Coordinate-based object records
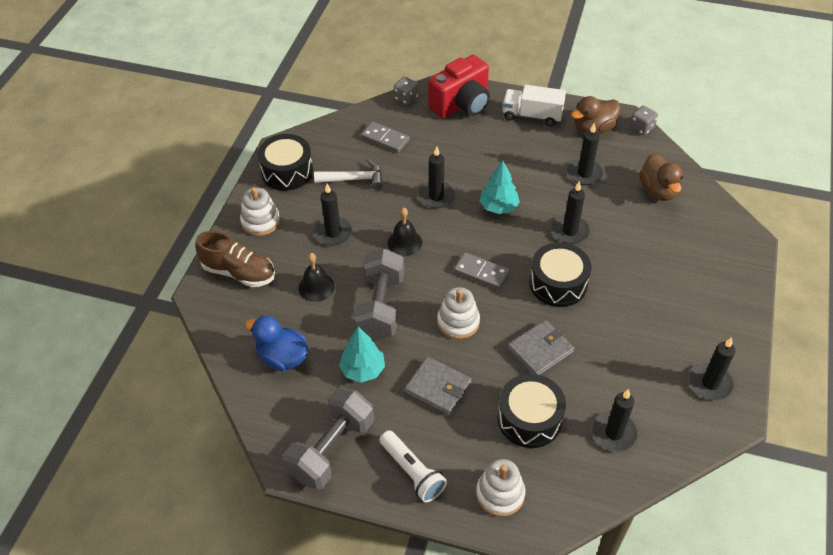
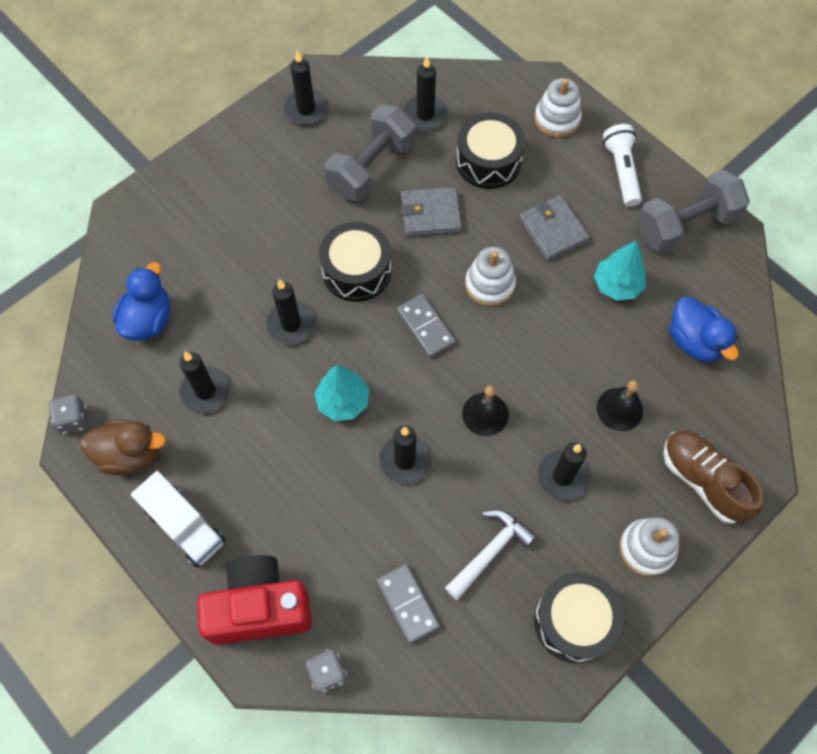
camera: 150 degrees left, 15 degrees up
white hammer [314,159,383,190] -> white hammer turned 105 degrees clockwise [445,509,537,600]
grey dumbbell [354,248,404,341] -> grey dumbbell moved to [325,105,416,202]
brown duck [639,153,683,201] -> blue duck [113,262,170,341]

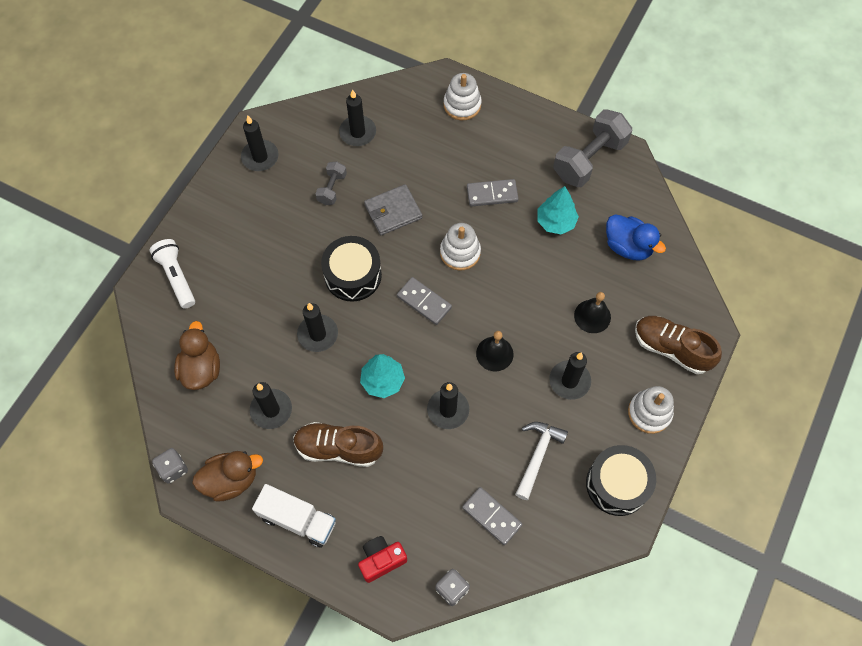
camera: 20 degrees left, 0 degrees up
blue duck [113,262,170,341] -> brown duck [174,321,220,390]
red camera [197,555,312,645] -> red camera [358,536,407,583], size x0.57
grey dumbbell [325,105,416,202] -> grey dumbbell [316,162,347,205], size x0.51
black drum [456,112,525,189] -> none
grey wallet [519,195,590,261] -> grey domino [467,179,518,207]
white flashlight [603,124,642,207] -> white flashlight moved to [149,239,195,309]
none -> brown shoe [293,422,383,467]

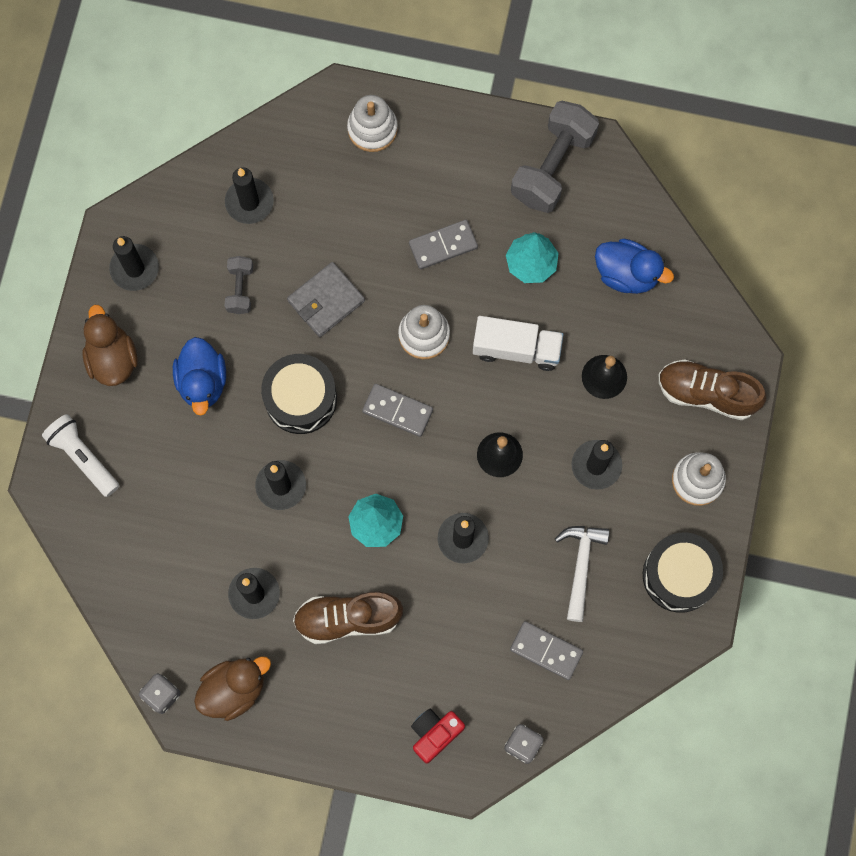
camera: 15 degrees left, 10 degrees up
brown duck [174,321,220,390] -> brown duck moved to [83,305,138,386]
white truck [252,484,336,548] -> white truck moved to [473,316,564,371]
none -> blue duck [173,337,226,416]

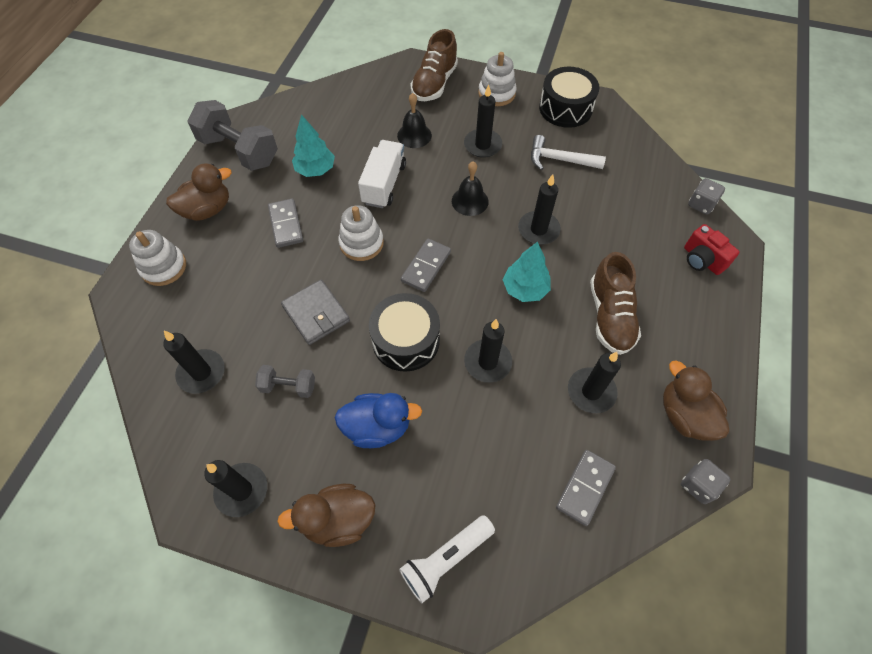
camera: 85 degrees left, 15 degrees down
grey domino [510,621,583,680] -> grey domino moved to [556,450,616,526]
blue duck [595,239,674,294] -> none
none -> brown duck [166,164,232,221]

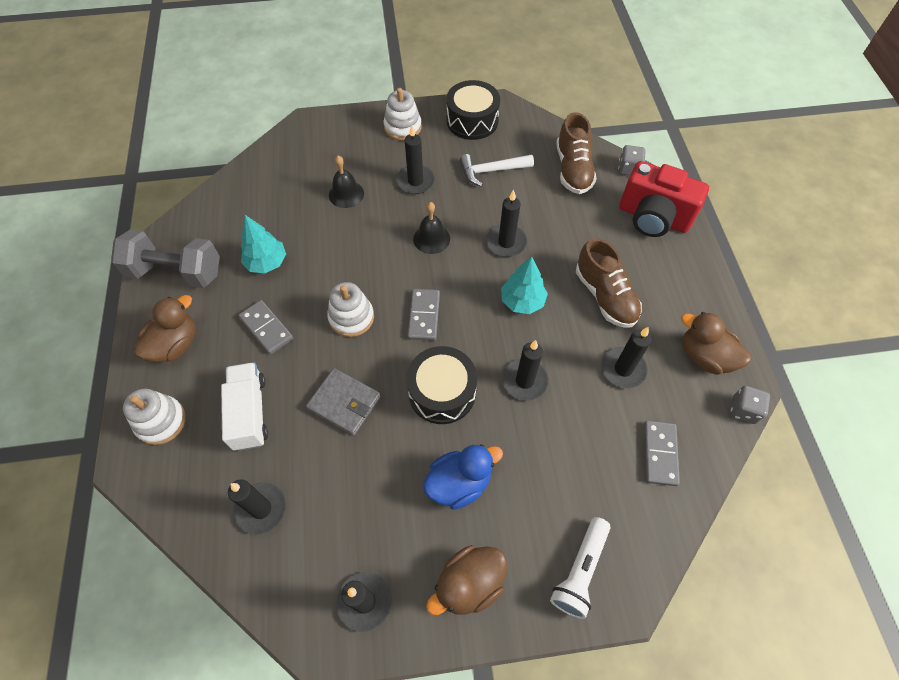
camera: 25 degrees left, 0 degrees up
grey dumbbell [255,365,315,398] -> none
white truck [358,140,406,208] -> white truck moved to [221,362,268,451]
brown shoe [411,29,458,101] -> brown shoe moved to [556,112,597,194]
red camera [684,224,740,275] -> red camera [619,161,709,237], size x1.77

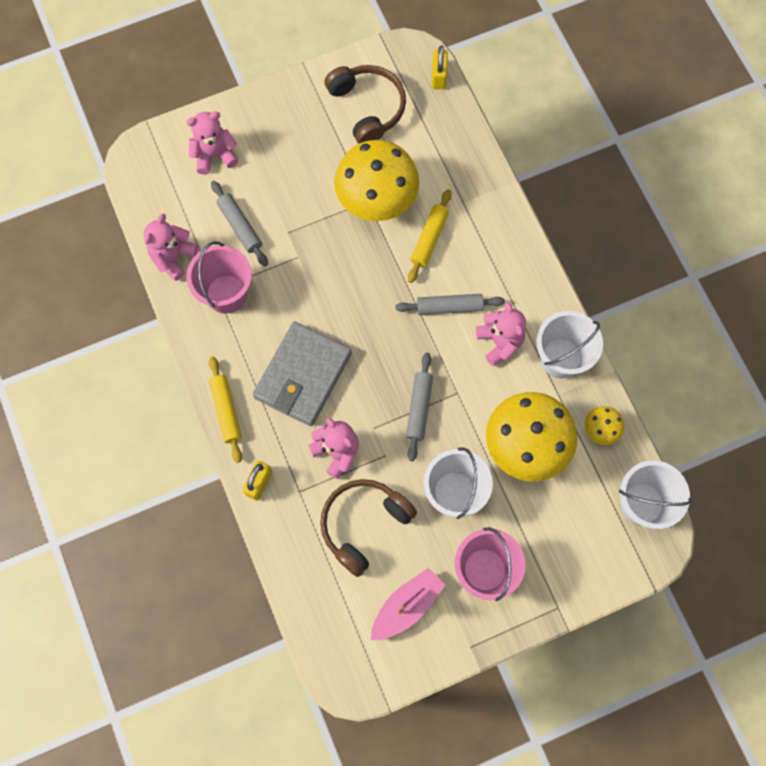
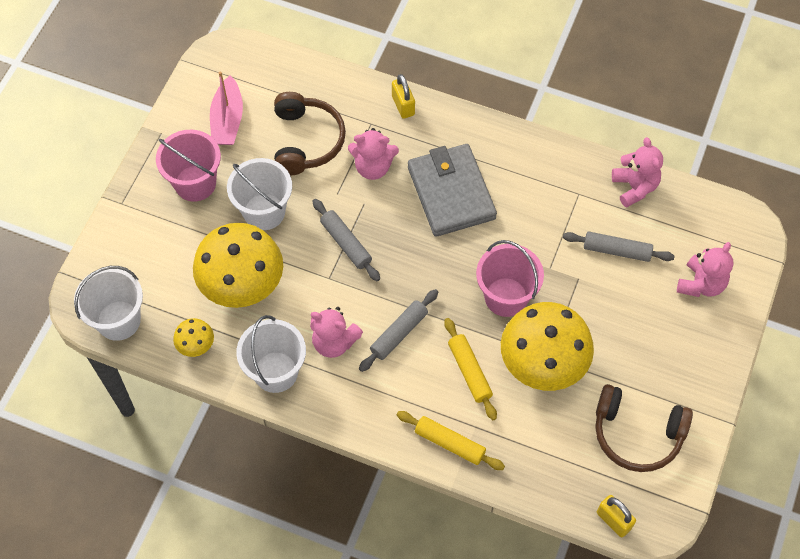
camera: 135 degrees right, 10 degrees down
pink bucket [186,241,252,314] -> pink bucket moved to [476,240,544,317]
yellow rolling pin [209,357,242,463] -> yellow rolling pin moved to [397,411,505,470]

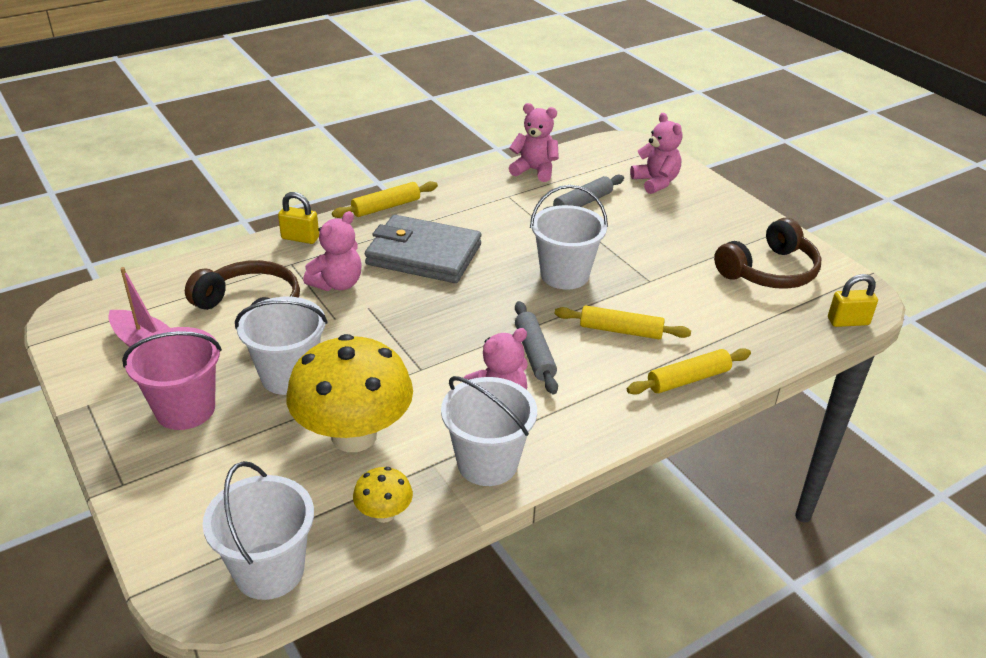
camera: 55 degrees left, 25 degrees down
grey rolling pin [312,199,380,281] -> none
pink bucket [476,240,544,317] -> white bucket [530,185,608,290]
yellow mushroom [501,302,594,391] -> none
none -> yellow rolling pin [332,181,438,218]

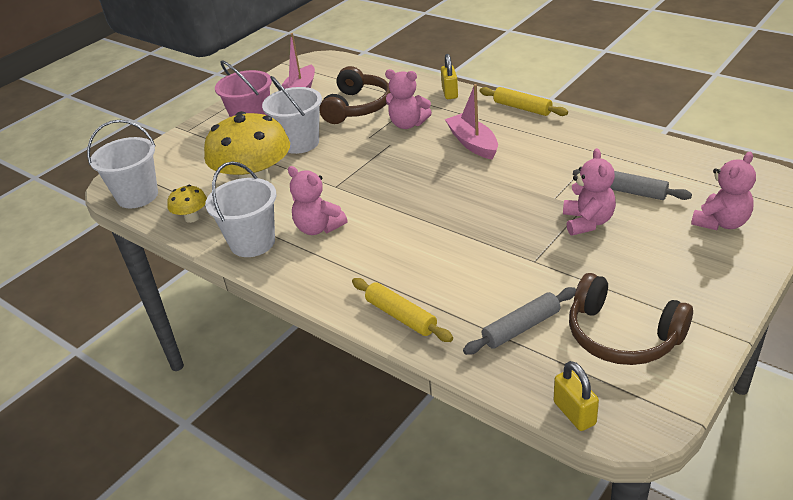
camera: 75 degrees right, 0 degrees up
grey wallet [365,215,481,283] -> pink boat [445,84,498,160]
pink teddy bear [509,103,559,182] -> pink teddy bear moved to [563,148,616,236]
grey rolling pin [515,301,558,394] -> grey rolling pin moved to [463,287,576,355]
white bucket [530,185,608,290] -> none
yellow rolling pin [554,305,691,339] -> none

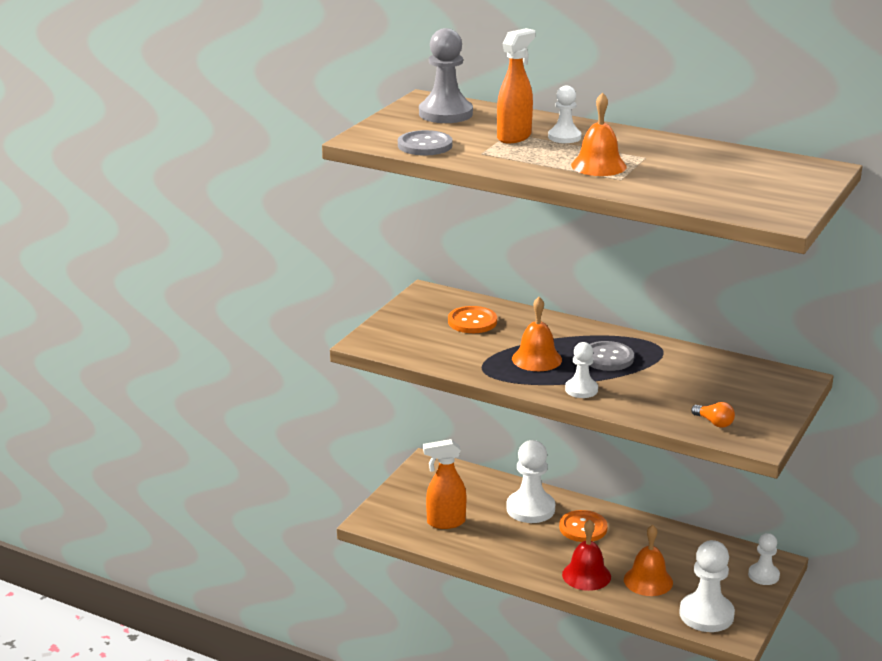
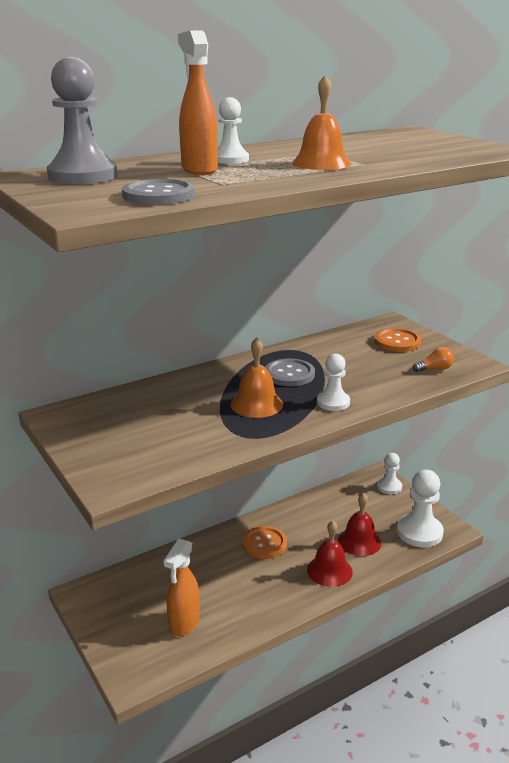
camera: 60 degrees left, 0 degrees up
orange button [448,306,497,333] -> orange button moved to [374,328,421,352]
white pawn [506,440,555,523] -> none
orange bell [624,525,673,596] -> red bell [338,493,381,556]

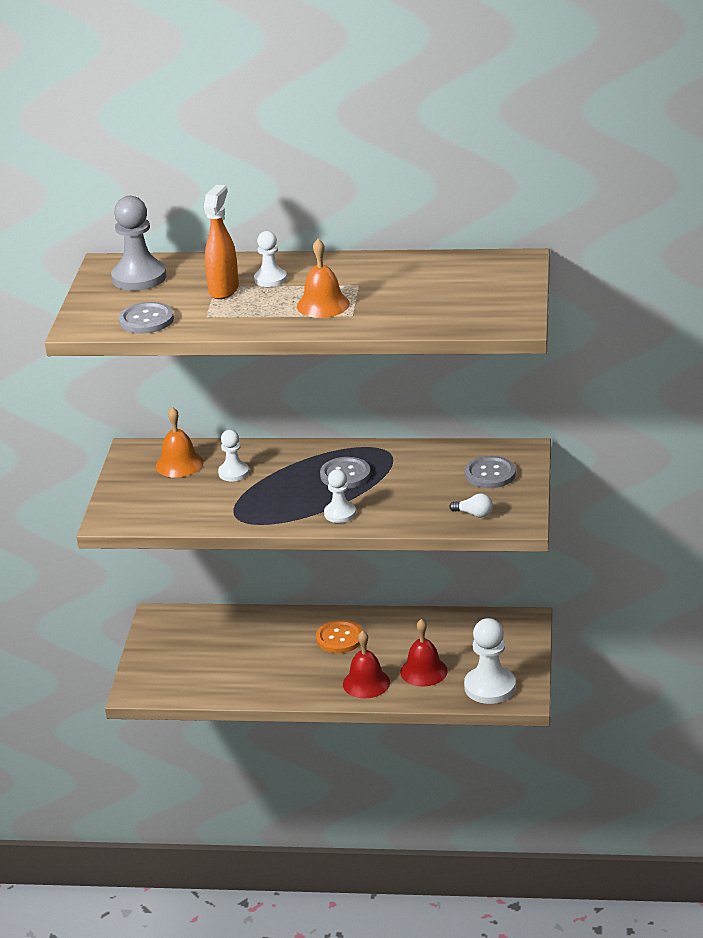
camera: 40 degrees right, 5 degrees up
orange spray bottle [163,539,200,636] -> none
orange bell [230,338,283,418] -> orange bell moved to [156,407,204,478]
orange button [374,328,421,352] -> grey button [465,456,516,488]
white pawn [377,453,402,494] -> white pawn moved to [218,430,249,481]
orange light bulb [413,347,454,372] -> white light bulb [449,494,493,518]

Task: Each line above starting at the one holding "grey wallet [365,215,481,283]" and ending at the one holding "orange bell [624,525,673,596]" should be set down exactly as it stands, both ends included, with no pictures.

Written reply:
grey wallet [365,215,481,283] -> pink boat [445,84,498,160]
pink teddy bear [509,103,559,182] -> pink teddy bear moved to [563,148,616,236]
grey rolling pin [515,301,558,394] -> grey rolling pin moved to [463,287,576,355]
white bucket [530,185,608,290] -> none
yellow rolling pin [554,305,691,339] -> none

camera: 60 degrees left, 0 degrees up
orange button [448,306,497,333] -> orange button moved to [374,328,421,352]
white pawn [506,440,555,523] -> none
orange bell [624,525,673,596] -> red bell [338,493,381,556]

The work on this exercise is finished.